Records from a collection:
**********

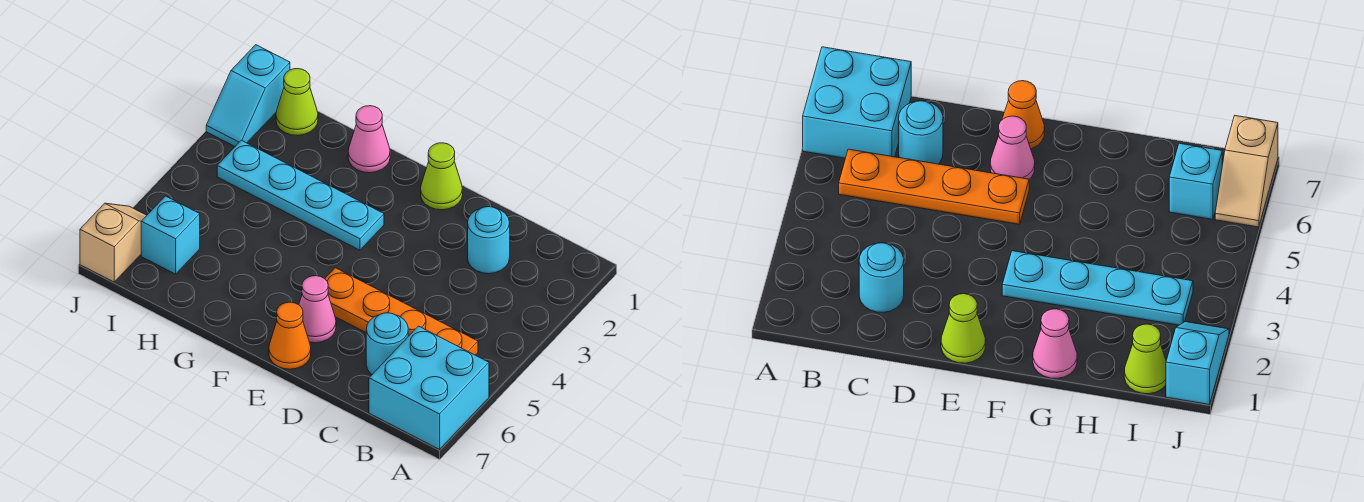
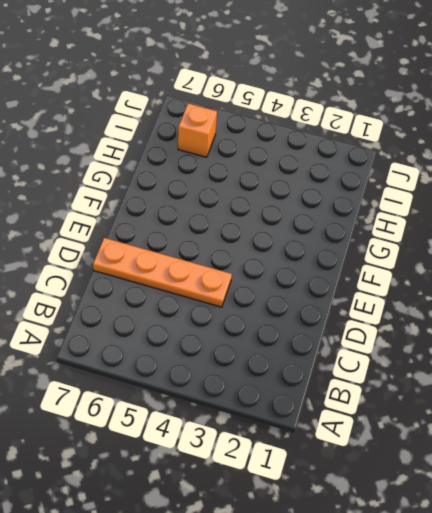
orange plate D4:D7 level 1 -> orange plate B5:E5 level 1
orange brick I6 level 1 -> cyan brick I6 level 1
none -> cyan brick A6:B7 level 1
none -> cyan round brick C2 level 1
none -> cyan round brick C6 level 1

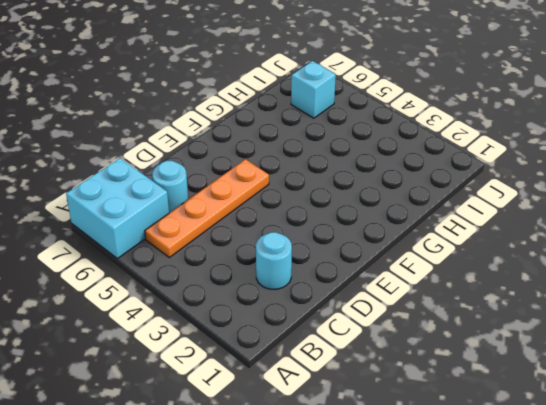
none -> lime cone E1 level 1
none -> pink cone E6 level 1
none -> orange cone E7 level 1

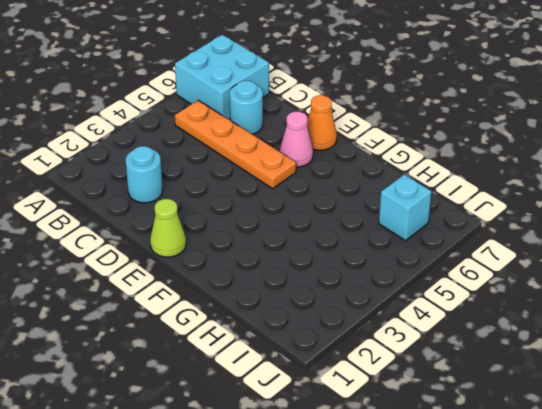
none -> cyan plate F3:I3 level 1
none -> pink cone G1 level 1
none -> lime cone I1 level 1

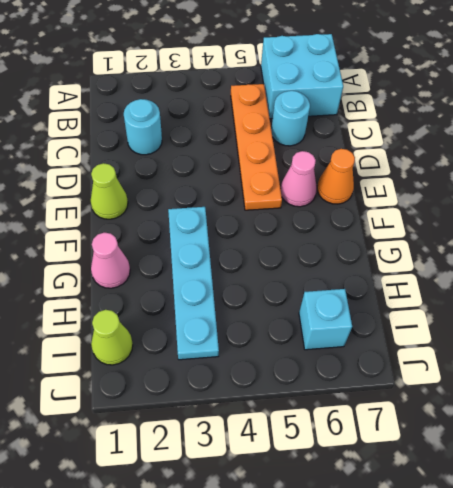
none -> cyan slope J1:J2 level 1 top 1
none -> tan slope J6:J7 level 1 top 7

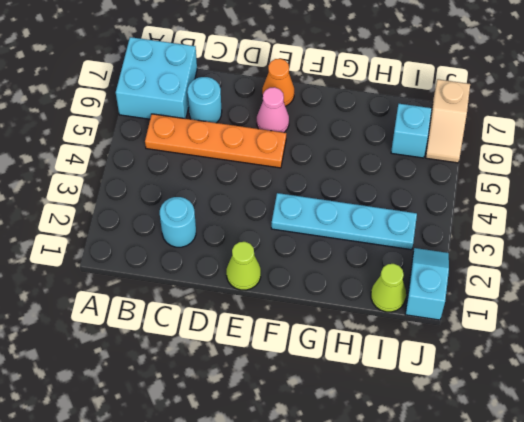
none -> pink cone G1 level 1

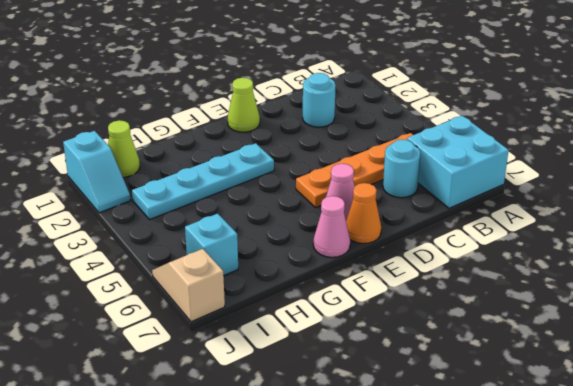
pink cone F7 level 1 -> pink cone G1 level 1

**********

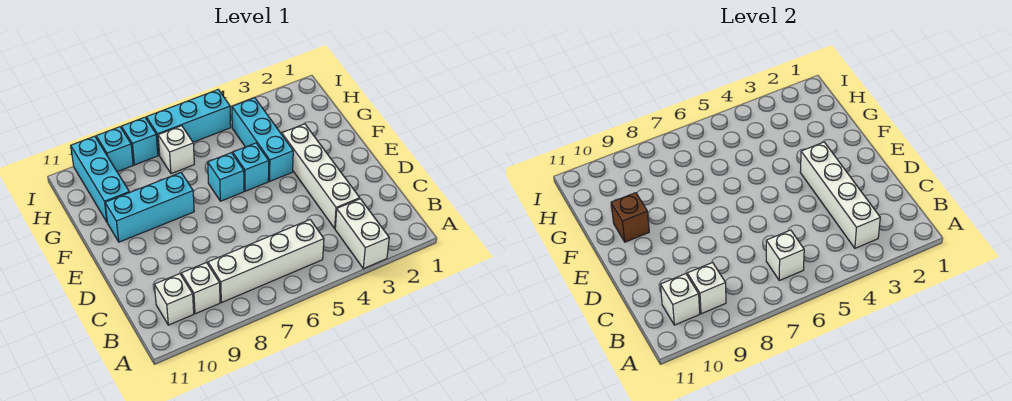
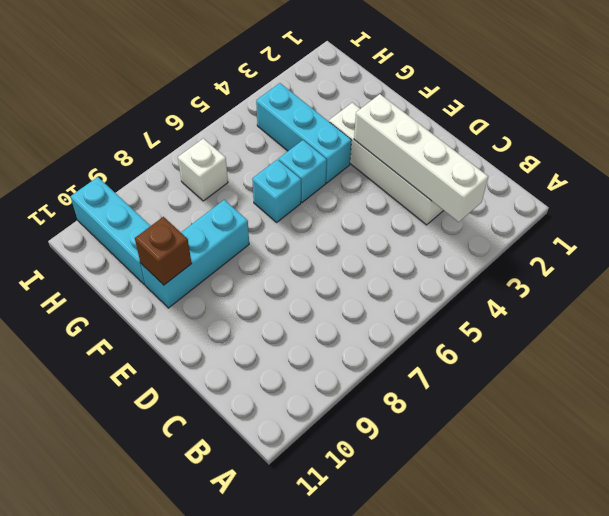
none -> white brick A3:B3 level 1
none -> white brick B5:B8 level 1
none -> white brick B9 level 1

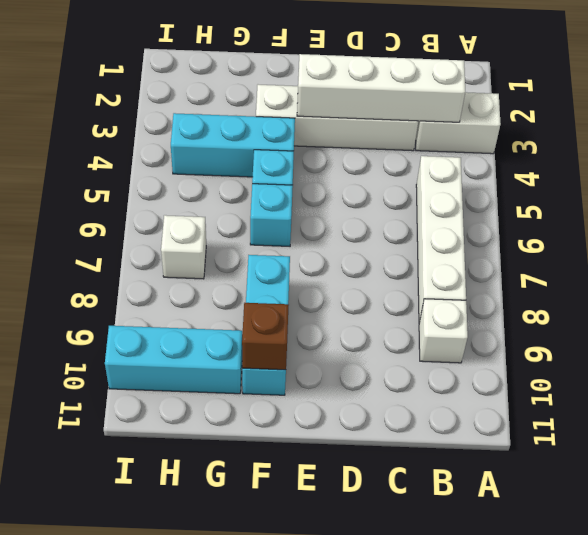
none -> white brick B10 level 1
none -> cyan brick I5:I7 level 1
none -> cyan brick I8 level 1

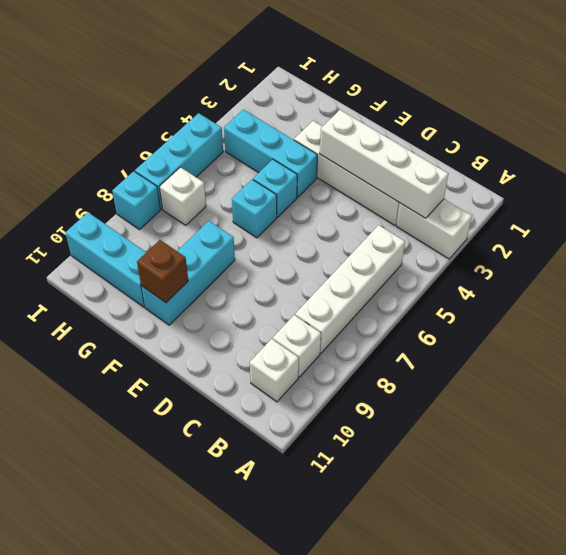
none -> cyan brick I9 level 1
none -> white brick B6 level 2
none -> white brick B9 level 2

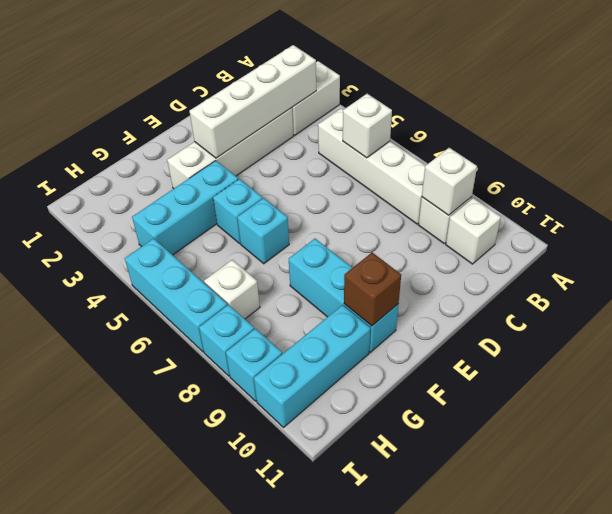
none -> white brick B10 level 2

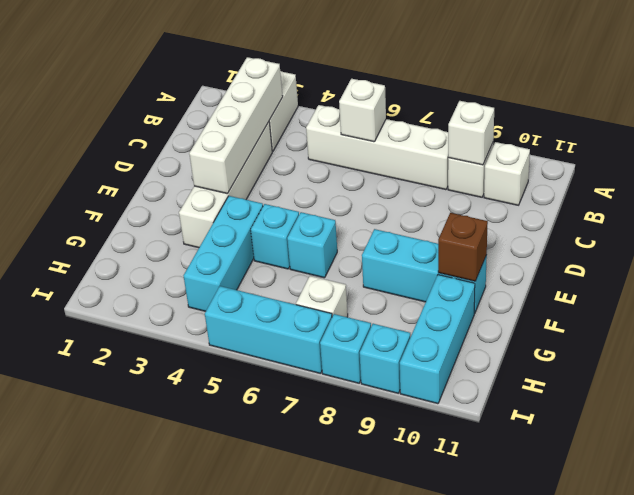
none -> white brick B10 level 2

**********

■ Task description:
Lines wanted from the entries above: the one with "orange plate D4:D7", the one with "none -> cyan slope J1:J2 level 1 top 1", and all lines between. Please copy them exactly, without the pictures and without anything else.

■ Answer for this exercise:
orange plate D4:D7 level 1 -> orange plate B5:E5 level 1
orange brick I6 level 1 -> cyan brick I6 level 1
none -> cyan brick A6:B7 level 1
none -> cyan round brick C2 level 1
none -> cyan round brick C6 level 1

none -> lime cone E1 level 1
none -> pink cone E6 level 1
none -> orange cone E7 level 1

none -> cyan plate F3:I3 level 1
none -> pink cone G1 level 1
none -> lime cone I1 level 1

none -> cyan slope J1:J2 level 1 top 1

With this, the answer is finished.